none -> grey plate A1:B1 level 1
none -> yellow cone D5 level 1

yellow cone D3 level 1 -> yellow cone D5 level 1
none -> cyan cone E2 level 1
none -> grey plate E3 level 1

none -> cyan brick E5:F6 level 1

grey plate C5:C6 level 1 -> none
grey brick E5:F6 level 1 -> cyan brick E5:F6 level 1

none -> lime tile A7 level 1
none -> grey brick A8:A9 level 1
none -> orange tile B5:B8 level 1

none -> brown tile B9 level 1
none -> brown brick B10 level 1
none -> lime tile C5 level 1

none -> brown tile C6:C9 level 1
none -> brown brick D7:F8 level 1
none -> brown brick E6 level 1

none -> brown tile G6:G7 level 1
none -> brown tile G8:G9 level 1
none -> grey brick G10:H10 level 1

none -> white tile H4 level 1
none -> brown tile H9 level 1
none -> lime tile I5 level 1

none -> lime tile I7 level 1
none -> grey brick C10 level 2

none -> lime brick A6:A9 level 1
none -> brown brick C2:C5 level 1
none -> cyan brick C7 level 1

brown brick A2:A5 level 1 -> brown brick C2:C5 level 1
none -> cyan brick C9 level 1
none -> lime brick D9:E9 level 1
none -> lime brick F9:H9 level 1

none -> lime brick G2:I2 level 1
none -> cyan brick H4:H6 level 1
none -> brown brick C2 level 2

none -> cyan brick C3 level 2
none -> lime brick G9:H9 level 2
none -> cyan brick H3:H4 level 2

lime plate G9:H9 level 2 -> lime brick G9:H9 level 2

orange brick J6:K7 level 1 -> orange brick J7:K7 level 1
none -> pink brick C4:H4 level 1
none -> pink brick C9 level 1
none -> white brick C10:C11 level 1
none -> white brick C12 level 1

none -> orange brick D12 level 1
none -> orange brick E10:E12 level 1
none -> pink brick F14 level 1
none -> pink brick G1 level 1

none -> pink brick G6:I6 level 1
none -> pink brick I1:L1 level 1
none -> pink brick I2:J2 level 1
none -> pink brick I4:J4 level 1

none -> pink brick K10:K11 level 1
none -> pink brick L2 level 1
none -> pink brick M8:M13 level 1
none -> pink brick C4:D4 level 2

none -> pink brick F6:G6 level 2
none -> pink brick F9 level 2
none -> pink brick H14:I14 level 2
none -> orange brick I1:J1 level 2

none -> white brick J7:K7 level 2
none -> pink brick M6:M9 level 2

Exercise brief:
In the listing above, the lines from the one containing "none -> brown tile H9 level 1" through the one containing "none -> pink brick F9 level 2" must be set down exactly, with no other lines.

Answer space:
none -> brown tile H9 level 1
none -> lime tile I5 level 1

none -> lime tile I7 level 1
none -> grey brick C10 level 2

none -> lime brick A6:A9 level 1
none -> brown brick C2:C5 level 1
none -> cyan brick C7 level 1

brown brick A2:A5 level 1 -> brown brick C2:C5 level 1
none -> cyan brick C9 level 1
none -> lime brick D9:E9 level 1
none -> lime brick F9:H9 level 1

none -> lime brick G2:I2 level 1
none -> cyan brick H4:H6 level 1
none -> brown brick C2 level 2

none -> cyan brick C3 level 2
none -> lime brick G9:H9 level 2
none -> cyan brick H3:H4 level 2

lime plate G9:H9 level 2 -> lime brick G9:H9 level 2

orange brick J6:K7 level 1 -> orange brick J7:K7 level 1
none -> pink brick C4:H4 level 1
none -> pink brick C9 level 1
none -> white brick C10:C11 level 1
none -> white brick C12 level 1

none -> orange brick D12 level 1
none -> orange brick E10:E12 level 1
none -> pink brick F14 level 1
none -> pink brick G1 level 1

none -> pink brick G6:I6 level 1
none -> pink brick I1:L1 level 1
none -> pink brick I2:J2 level 1
none -> pink brick I4:J4 level 1

none -> pink brick K10:K11 level 1
none -> pink brick L2 level 1
none -> pink brick M8:M13 level 1
none -> pink brick C4:D4 level 2

none -> pink brick F6:G6 level 2
none -> pink brick F9 level 2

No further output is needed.